··· INFORMATION PROVIDED ···
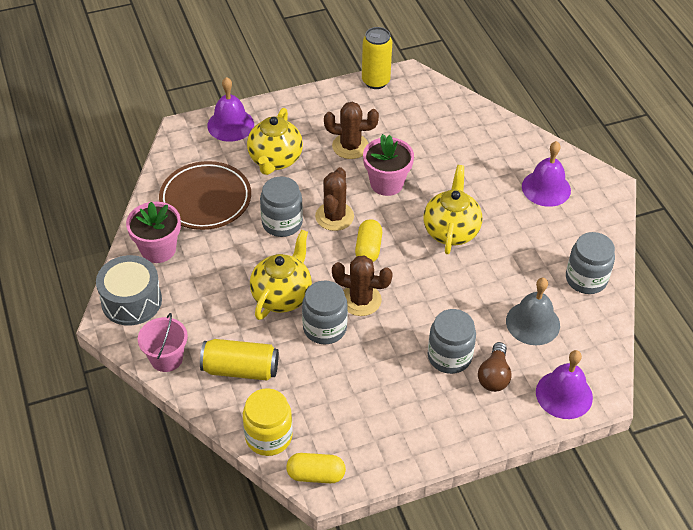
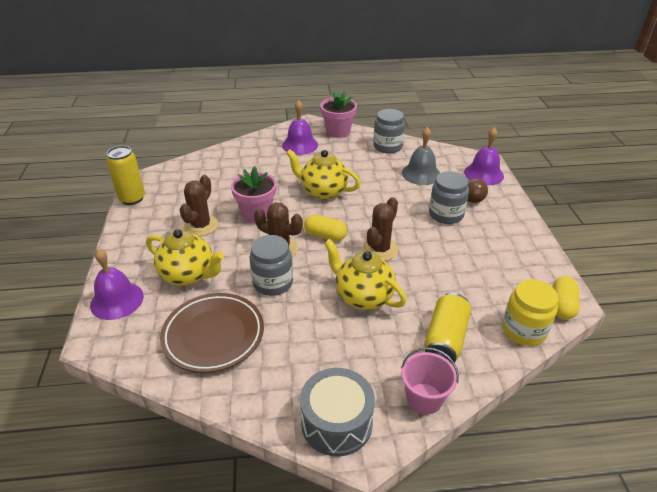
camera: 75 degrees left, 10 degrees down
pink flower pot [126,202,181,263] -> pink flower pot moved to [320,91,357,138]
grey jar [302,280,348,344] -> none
···
··· INFORMATION PROVIDED ···
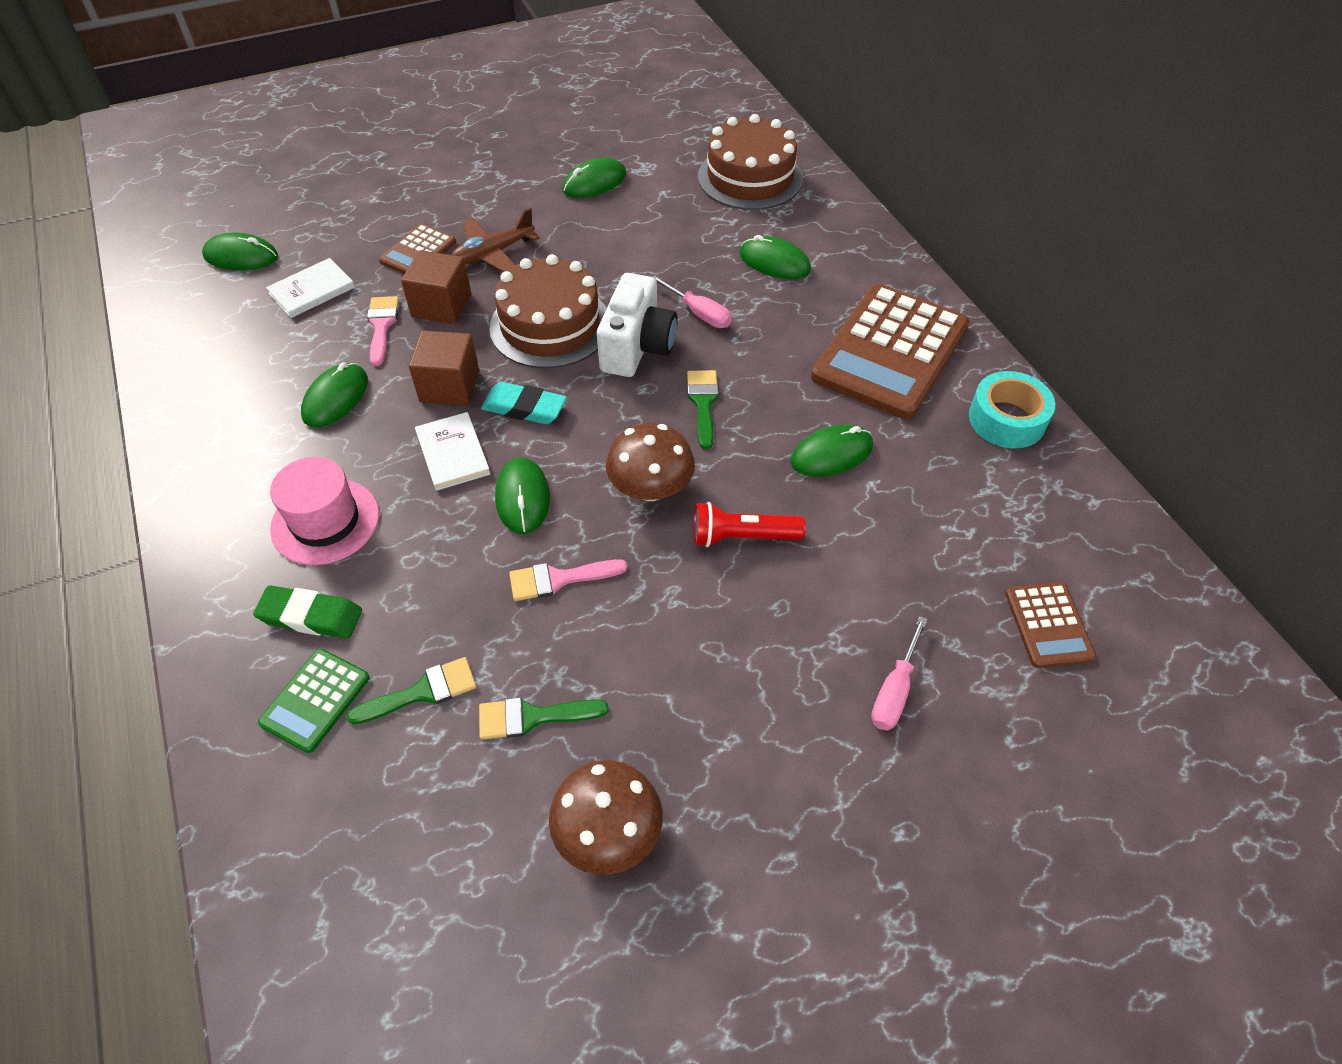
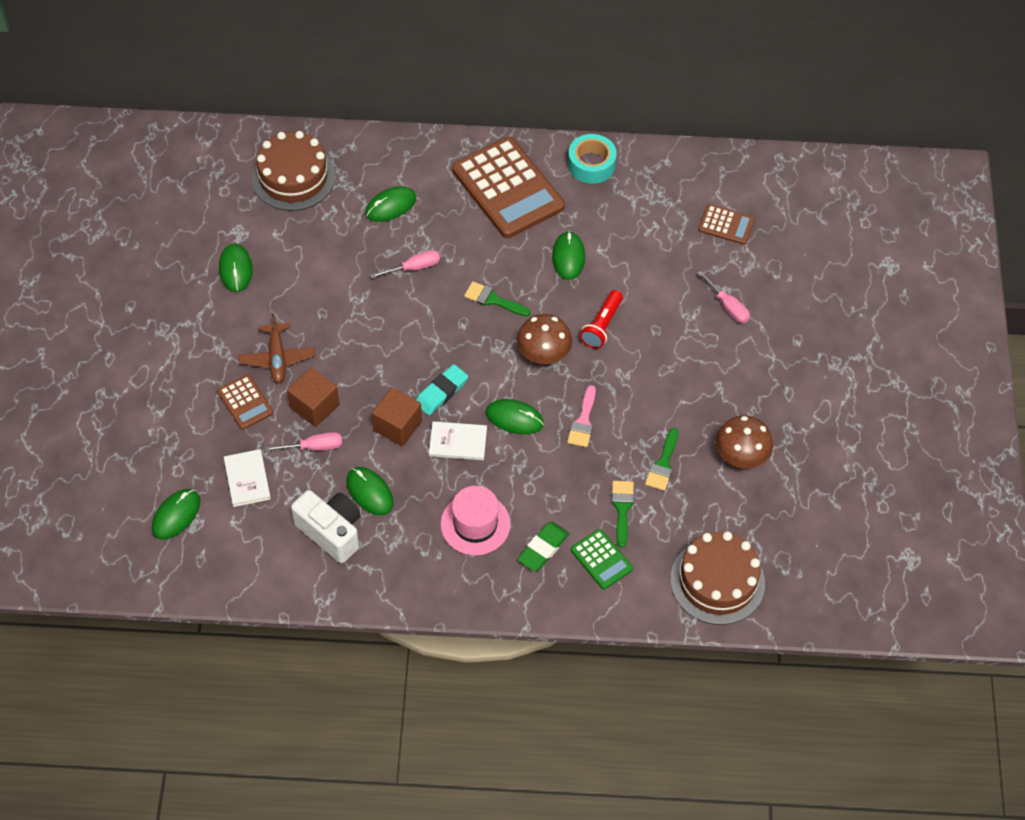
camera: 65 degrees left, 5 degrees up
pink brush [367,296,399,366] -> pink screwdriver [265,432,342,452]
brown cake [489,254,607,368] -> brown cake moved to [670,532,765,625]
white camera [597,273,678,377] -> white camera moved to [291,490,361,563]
···
- [ACTIVITY]: Above are the entries. Quote exactly the lines from the one bearing "camera: 75 degrees left, 10 degrees down" through the one bearing "grey jar [302,280,348,344] -> none".

- [RESPONSE AREA]:
camera: 75 degrees left, 10 degrees down
pink flower pot [126,202,181,263] -> pink flower pot moved to [320,91,357,138]
grey jar [302,280,348,344] -> none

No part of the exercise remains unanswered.